Entries taken from a collection:
%%
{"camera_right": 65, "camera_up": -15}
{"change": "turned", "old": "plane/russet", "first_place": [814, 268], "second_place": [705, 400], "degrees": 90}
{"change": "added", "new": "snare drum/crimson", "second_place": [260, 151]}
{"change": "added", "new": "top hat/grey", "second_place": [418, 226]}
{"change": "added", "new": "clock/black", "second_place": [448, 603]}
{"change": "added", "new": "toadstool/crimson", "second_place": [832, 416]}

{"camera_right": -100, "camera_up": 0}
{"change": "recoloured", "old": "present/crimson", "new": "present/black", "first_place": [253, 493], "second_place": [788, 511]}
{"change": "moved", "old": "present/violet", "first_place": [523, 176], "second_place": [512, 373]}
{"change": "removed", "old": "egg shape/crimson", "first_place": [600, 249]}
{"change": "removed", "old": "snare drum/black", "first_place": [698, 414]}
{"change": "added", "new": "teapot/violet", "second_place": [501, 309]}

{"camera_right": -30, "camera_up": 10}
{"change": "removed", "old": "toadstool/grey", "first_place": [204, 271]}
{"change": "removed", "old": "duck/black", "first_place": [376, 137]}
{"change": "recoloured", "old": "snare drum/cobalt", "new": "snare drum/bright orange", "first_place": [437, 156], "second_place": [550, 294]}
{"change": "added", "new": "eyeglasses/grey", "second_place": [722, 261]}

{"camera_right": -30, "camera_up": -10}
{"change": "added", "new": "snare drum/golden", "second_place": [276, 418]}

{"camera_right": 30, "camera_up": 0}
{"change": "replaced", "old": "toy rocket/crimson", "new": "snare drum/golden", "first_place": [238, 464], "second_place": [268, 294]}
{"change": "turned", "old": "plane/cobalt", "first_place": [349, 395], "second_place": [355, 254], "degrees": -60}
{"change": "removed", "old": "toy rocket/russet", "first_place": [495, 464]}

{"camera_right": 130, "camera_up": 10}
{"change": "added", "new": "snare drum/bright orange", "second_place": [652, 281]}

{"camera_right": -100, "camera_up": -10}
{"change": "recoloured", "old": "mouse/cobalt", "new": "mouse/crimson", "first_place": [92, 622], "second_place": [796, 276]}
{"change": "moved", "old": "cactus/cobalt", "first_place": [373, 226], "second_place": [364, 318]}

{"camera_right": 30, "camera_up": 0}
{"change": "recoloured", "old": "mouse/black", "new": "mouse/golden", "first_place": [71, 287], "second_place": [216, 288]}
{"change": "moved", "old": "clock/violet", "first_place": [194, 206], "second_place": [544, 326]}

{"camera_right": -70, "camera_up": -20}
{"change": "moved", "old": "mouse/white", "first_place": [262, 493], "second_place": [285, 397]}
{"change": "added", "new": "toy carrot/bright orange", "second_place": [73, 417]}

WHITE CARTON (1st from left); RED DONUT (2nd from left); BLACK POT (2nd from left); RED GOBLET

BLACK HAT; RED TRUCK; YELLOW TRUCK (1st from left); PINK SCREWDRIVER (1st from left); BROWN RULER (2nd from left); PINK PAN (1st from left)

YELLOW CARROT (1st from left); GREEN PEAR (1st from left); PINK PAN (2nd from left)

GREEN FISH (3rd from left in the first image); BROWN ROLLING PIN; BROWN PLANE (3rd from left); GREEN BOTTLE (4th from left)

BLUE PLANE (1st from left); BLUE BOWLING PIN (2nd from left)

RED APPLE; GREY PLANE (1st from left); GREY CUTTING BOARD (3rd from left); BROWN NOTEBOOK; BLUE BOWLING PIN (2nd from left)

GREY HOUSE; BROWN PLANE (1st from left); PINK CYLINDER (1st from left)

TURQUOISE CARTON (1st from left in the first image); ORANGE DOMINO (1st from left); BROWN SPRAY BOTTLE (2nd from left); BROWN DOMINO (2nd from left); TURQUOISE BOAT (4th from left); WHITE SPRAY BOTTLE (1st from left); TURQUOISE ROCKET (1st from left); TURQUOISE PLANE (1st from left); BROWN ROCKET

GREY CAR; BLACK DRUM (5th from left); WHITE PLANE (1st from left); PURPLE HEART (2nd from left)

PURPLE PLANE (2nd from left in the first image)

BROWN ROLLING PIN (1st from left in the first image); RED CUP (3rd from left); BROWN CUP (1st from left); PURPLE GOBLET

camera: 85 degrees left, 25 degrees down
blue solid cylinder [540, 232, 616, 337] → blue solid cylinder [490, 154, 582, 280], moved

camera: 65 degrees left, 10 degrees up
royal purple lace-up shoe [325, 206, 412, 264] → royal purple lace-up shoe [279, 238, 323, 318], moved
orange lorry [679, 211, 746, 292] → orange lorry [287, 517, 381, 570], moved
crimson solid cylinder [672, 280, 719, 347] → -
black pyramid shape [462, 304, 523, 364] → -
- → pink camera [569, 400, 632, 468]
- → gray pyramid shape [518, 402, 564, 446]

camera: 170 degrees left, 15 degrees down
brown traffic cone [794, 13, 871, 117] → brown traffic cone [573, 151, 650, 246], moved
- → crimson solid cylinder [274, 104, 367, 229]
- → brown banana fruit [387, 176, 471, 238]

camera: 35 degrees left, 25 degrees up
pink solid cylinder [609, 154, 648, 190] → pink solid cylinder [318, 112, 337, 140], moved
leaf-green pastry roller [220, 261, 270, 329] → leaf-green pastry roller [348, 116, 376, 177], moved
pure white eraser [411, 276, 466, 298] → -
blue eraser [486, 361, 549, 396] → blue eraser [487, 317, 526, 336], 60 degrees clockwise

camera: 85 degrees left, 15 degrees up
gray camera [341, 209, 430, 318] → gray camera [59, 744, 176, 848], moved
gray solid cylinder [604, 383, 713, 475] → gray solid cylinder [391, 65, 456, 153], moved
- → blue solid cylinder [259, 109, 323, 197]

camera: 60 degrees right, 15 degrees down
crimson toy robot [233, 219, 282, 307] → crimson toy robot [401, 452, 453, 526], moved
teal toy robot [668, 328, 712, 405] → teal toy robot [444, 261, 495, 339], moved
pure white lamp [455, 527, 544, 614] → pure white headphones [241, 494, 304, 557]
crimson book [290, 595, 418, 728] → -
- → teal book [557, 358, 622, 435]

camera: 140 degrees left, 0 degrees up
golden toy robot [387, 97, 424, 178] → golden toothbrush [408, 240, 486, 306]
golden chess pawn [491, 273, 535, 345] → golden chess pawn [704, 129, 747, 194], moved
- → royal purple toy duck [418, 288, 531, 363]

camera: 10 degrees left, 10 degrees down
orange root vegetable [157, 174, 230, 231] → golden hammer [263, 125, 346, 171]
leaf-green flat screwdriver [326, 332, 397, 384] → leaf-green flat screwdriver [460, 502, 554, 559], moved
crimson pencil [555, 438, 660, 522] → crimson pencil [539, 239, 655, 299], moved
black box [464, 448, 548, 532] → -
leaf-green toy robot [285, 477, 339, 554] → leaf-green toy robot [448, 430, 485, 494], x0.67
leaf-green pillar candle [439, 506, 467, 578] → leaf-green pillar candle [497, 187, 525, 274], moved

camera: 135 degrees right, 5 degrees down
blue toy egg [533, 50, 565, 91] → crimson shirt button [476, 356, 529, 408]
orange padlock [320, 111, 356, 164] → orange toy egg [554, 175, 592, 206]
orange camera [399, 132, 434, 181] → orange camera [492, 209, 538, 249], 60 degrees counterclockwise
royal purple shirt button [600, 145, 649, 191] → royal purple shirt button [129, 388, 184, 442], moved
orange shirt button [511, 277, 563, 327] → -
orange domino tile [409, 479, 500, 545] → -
%%
_WHAT TO WORK ON:_ What number of lines in the records contain the word "gray"? Answer with that number alone.

_WORKED SOLUTION:_ 3